··· EXTRACTED RECORDS

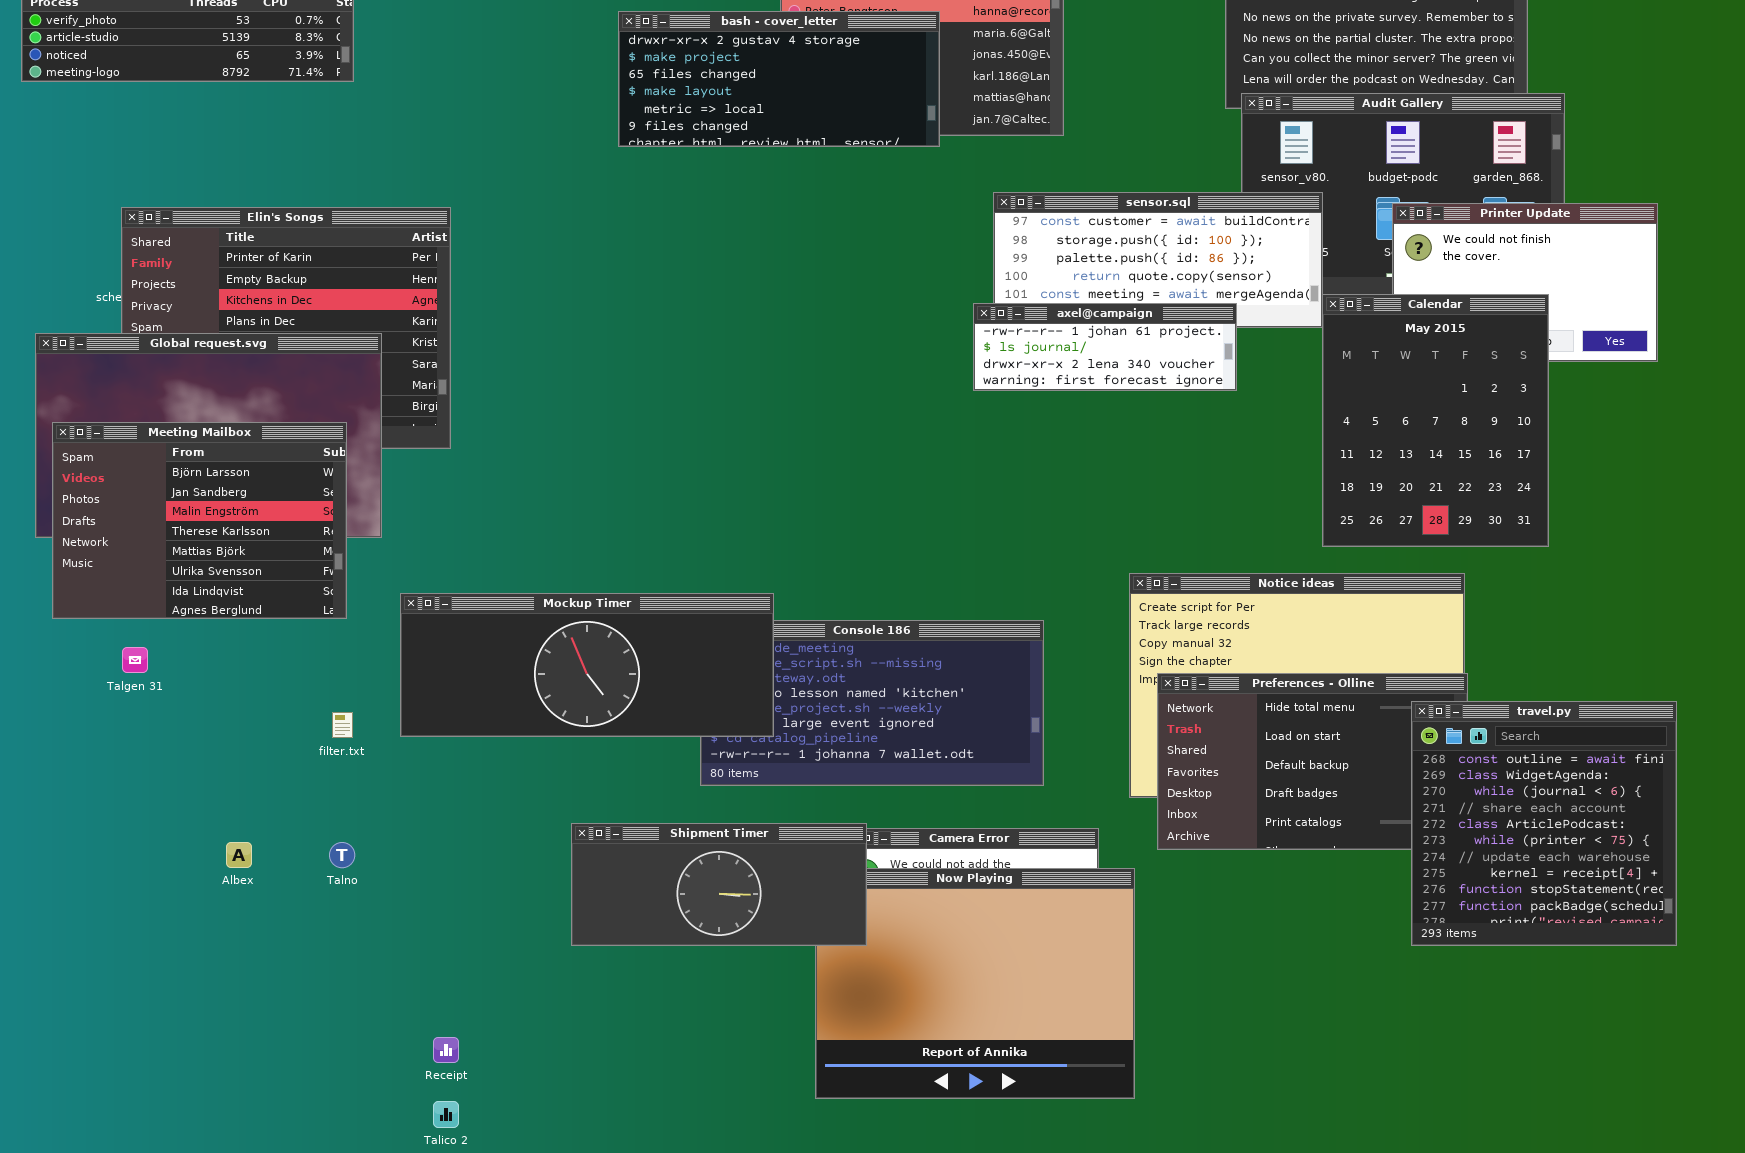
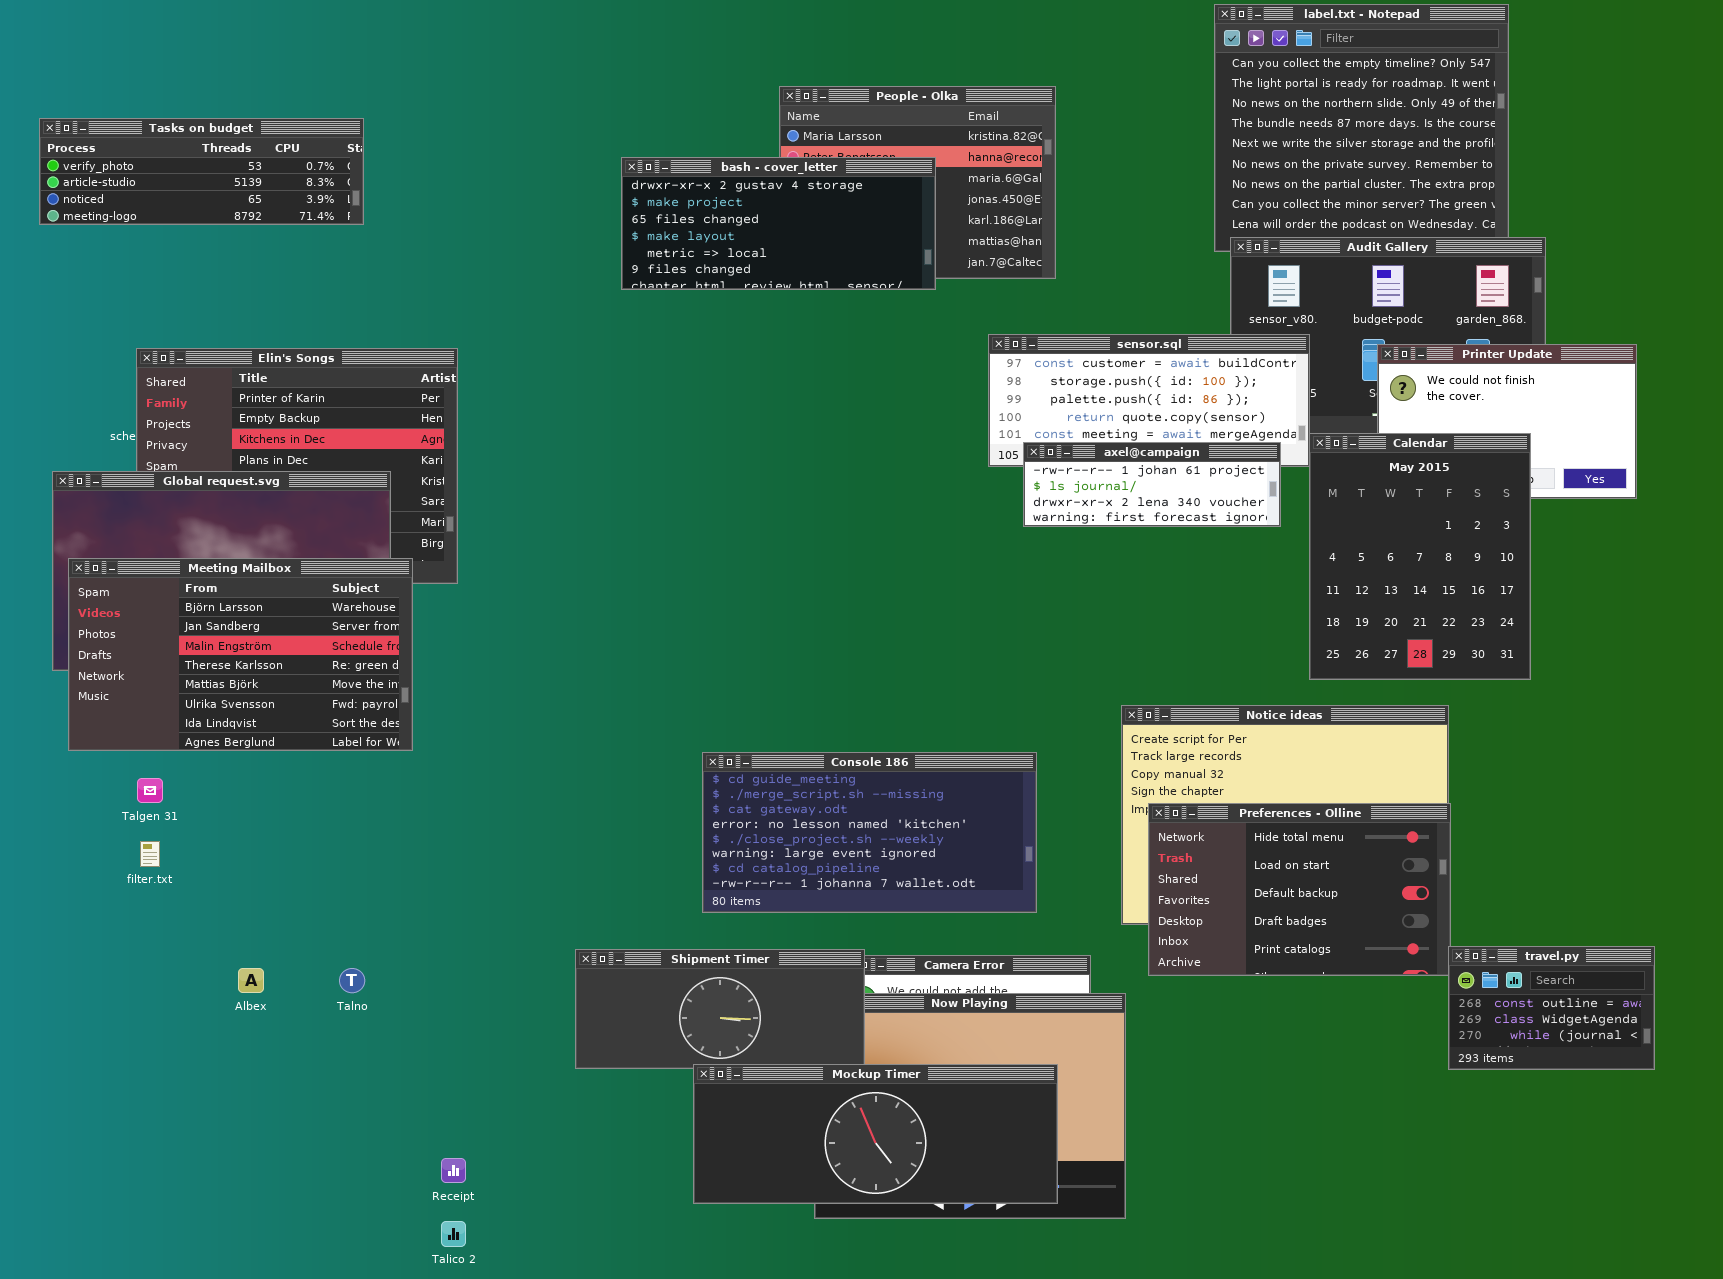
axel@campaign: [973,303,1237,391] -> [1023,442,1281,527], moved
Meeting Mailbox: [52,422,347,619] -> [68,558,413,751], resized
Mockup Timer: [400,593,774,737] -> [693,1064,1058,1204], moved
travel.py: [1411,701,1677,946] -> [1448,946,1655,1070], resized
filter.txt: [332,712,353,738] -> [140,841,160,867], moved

······
··· EXTRACTED RECORDS

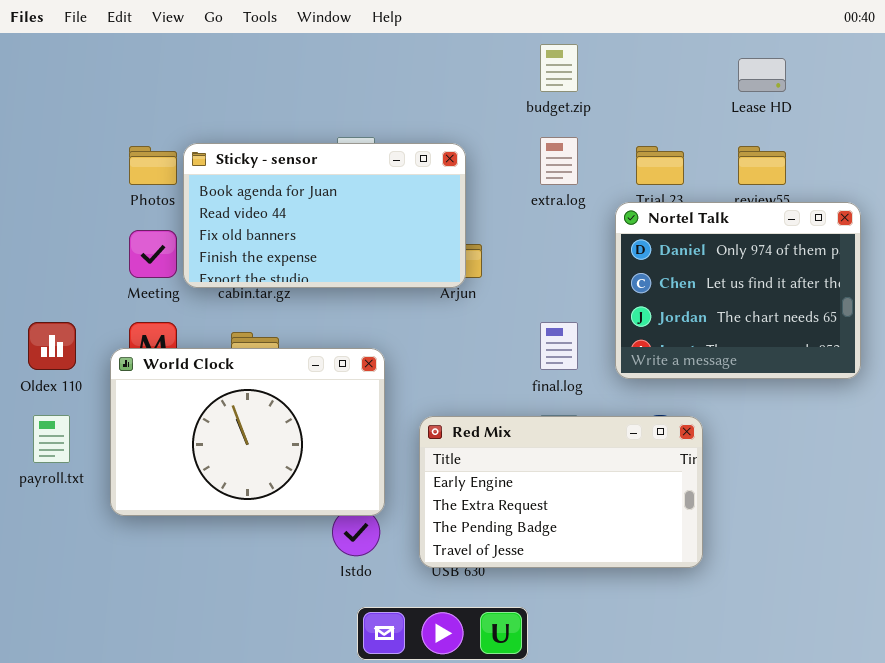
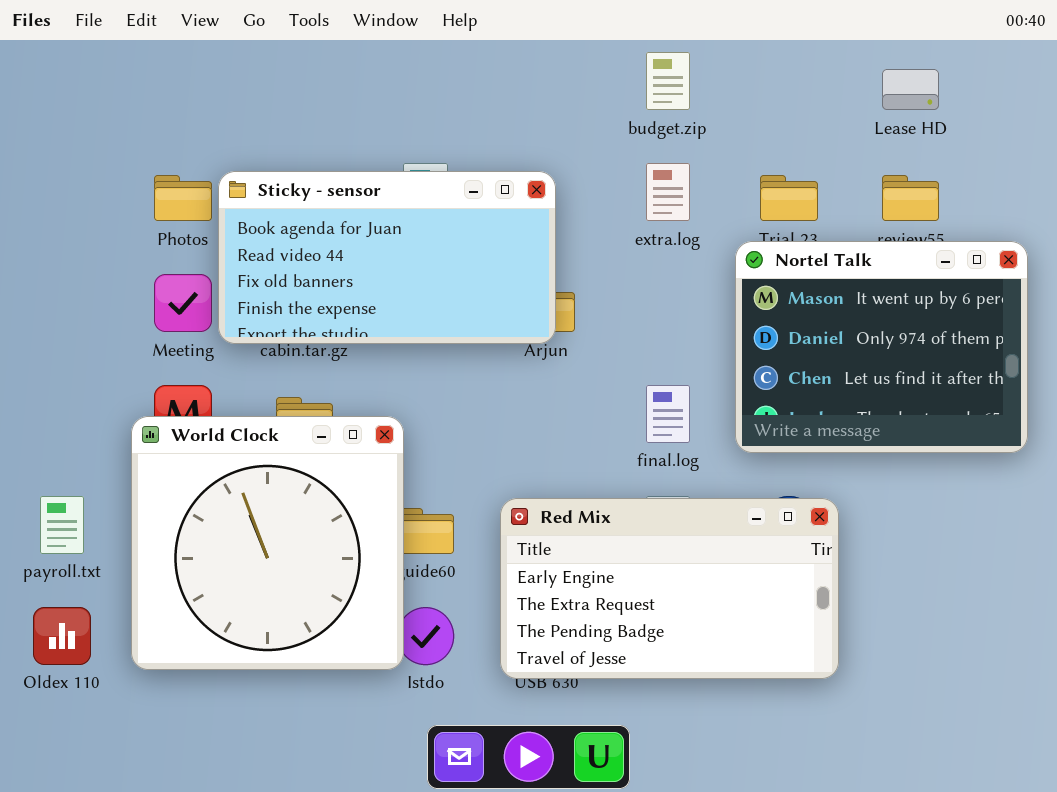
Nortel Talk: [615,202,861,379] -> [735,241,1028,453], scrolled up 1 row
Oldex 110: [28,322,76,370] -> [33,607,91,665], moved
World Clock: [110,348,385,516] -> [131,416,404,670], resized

······
··· EXTRACTED RECORDS

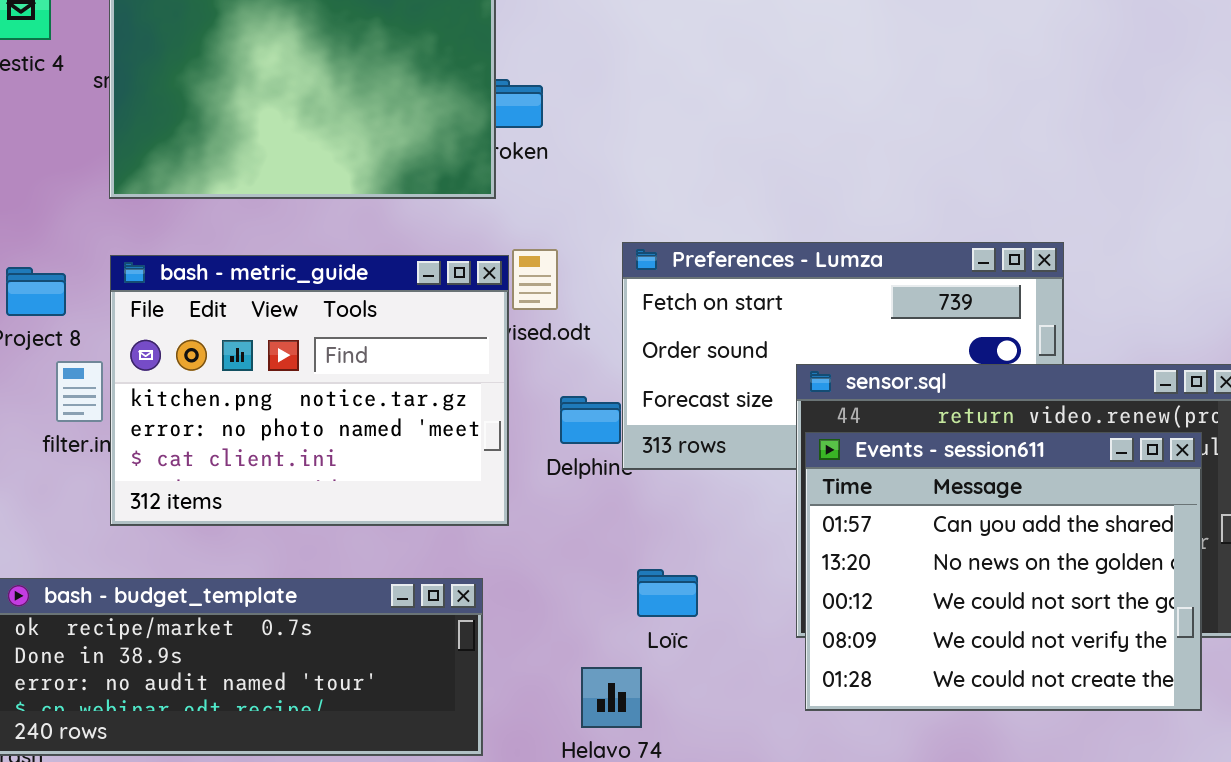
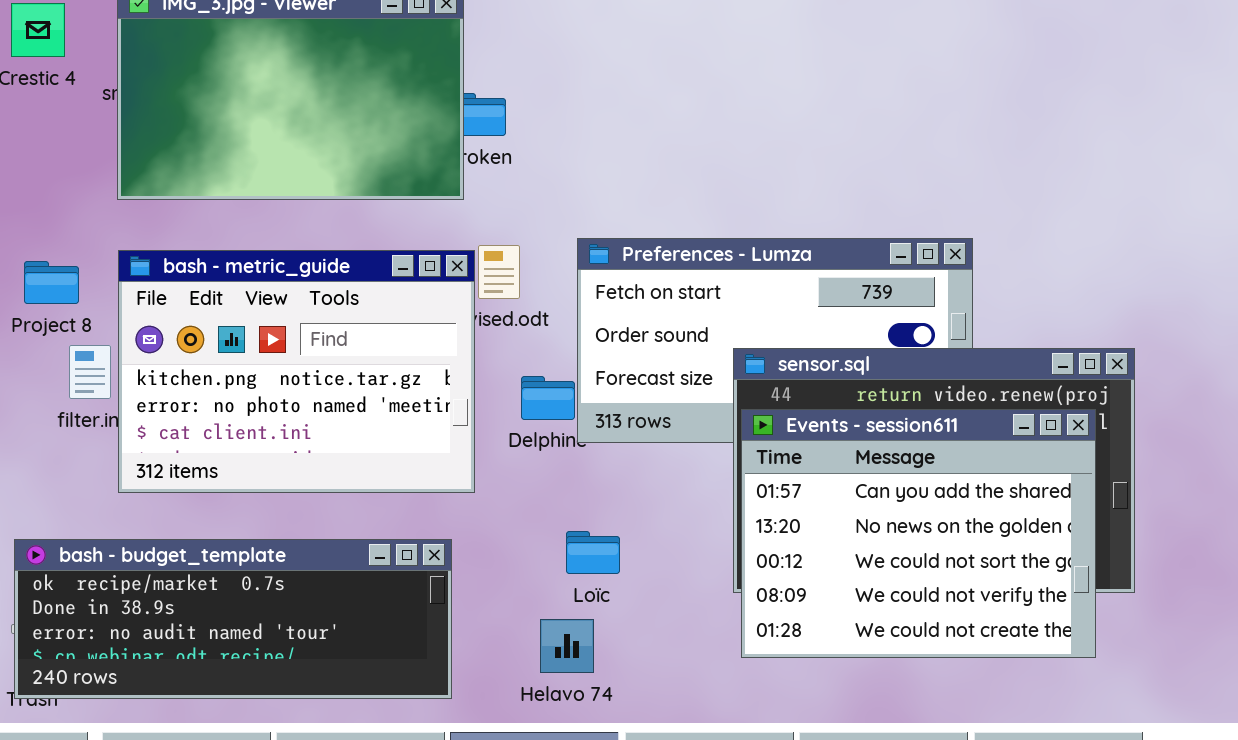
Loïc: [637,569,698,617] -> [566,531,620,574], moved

······

[INSTRUCTIONS TO FOLLOW]
Your answer should be the lines of the listing above between the line holding "axel@campaign: [973,303,1237,391] ->" and the line holding "filter.txt: [332,712,353,738] ->", inclusive, restated word for word and alone.

[RESULT OF THE EXERCISE]
axel@campaign: [973,303,1237,391] -> [1023,442,1281,527], moved
Meeting Mailbox: [52,422,347,619] -> [68,558,413,751], resized
Mockup Timer: [400,593,774,737] -> [693,1064,1058,1204], moved
travel.py: [1411,701,1677,946] -> [1448,946,1655,1070], resized
filter.txt: [332,712,353,738] -> [140,841,160,867], moved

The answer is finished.